Task objective: Scan the entries below. Return every line that includes "AUDIO".

Change listing data
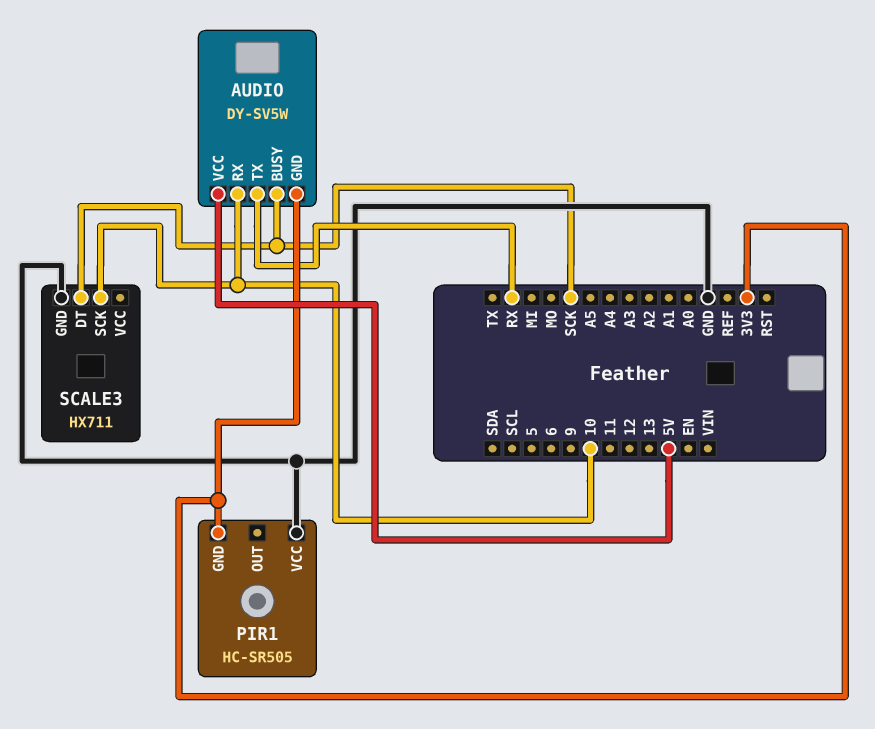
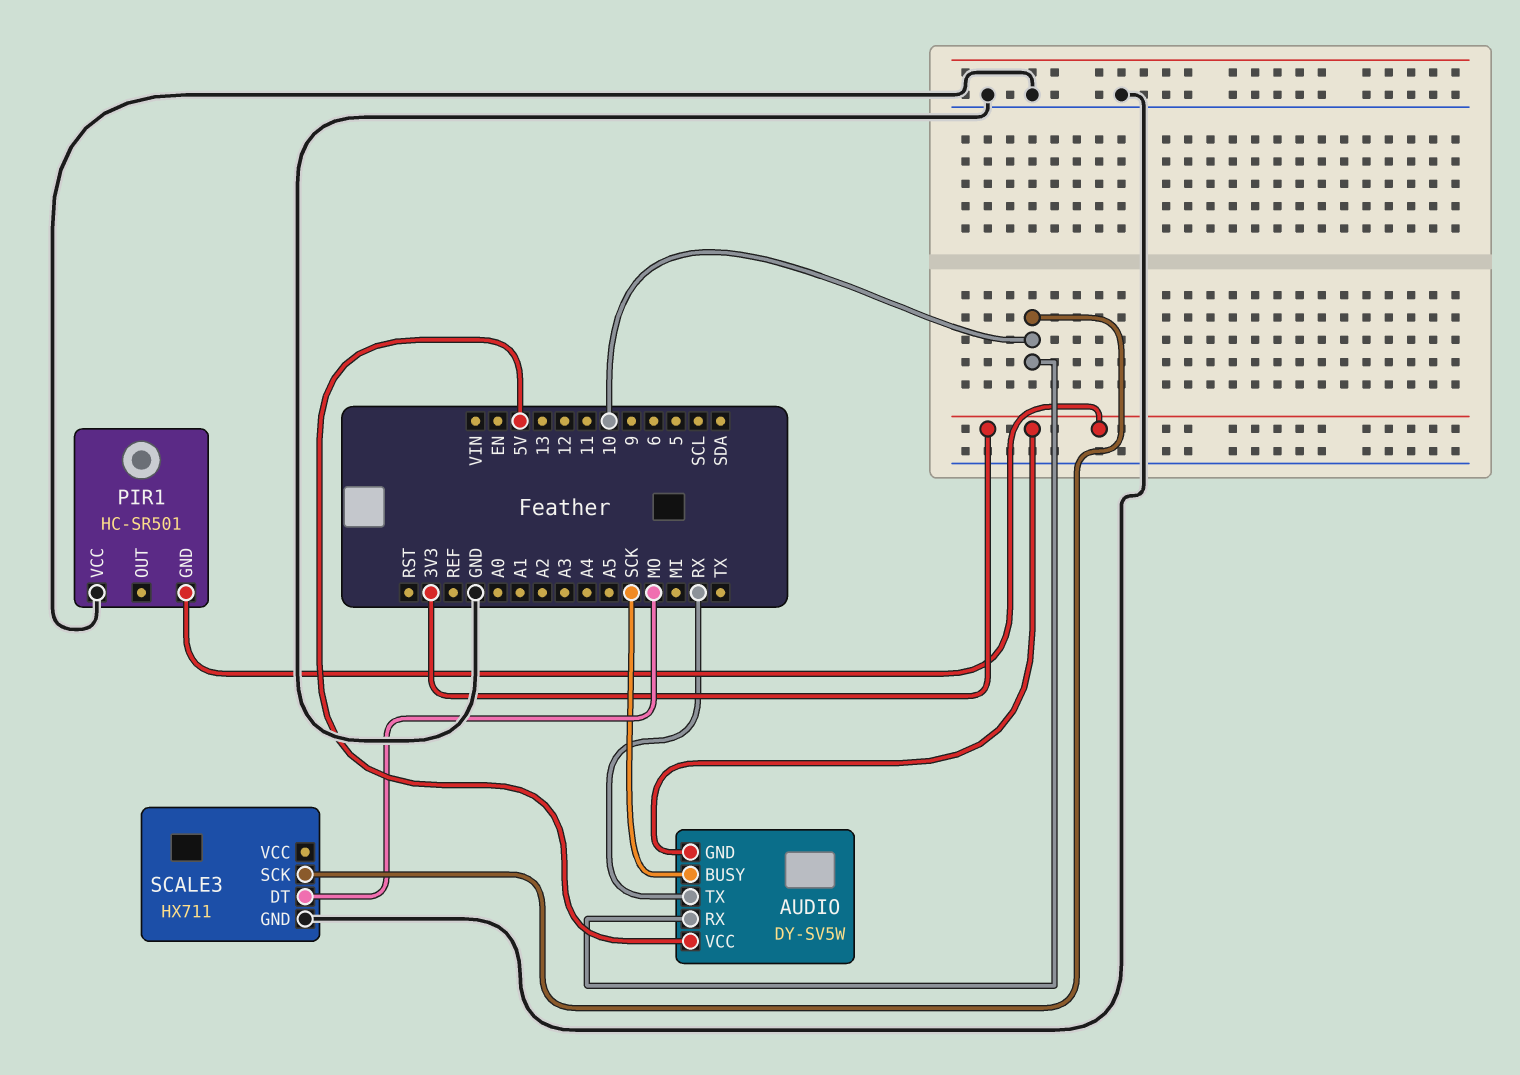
PIR1: HC-SR505 -> HC-SR501
SCALE3 pin DT: SCK -> MO

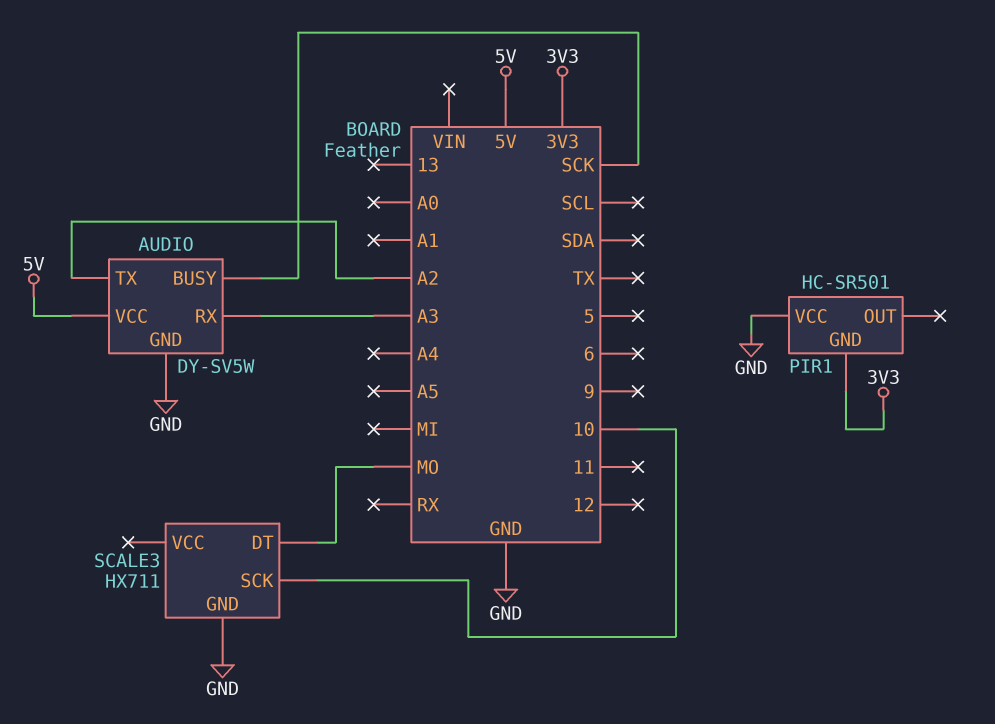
AUDIO pin GND: 3V3 -> GND
AUDIO pin RX: 10 -> A3
AUDIO pin TX: RX -> A2

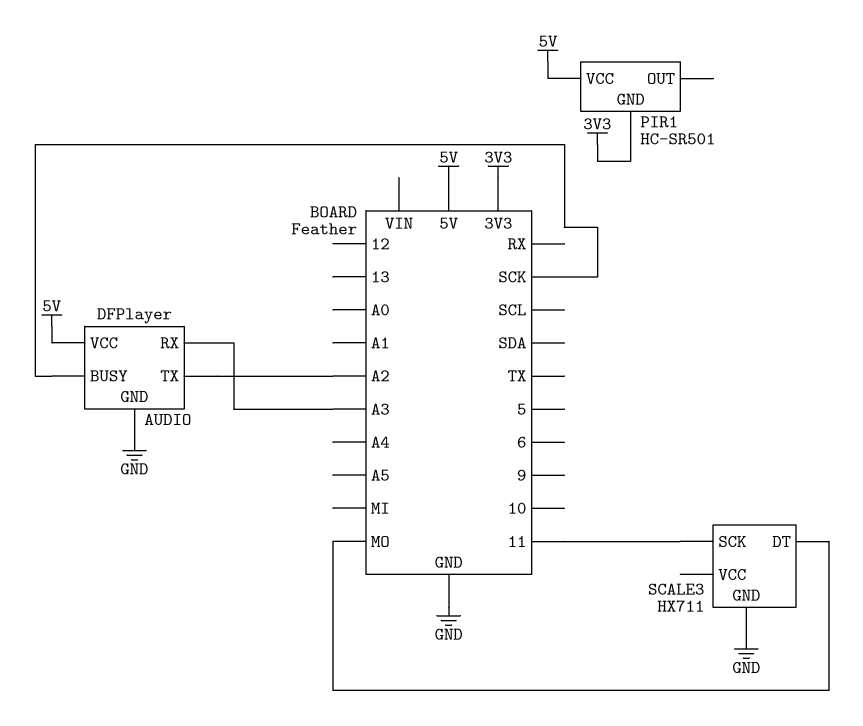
AUDIO: DY-SV5W -> DFPlayer
PIR1 pin VCC: GND -> 5V
SCALE3 pin SCK: 10 -> 11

Result for this exercise:
AUDIO pin GND: 3V3 -> GND
AUDIO pin RX: 10 -> A3
AUDIO pin TX: RX -> A2
AUDIO: DY-SV5W -> DFPlayer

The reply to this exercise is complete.